[Object state change records]
<<<<
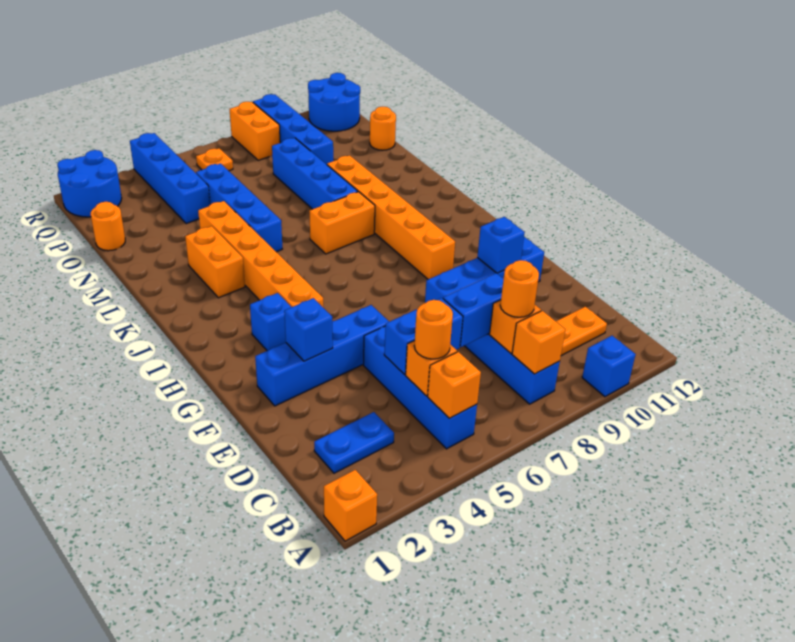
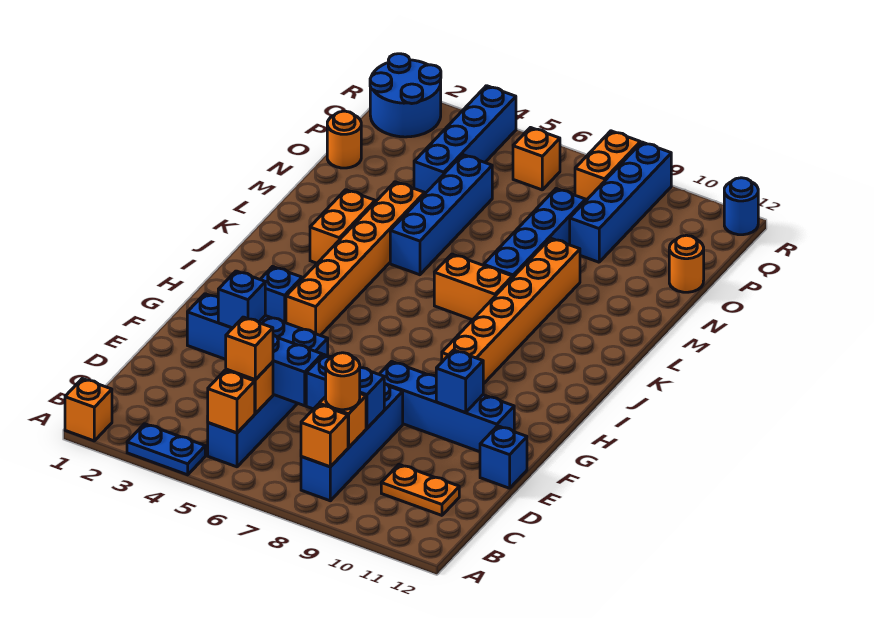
blue brick A10 level 1 -> blue brick E12 level 1
blue plate C2:C3 level 1 -> blue plate A3:A4 level 1
orange round brick C5 level 3 -> orange brick C5 level 3
orange plate Q6 level 1 -> orange brick Q6 level 1
blue round brick Q11:R12 level 1 -> blue round brick R12 level 1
>>>>
__What is needed__: Print only the lines from the one with "orange round brick" to the end of the records, both included.

__Response__:
orange round brick C5 level 3 -> orange brick C5 level 3
orange plate Q6 level 1 -> orange brick Q6 level 1
blue round brick Q11:R12 level 1 -> blue round brick R12 level 1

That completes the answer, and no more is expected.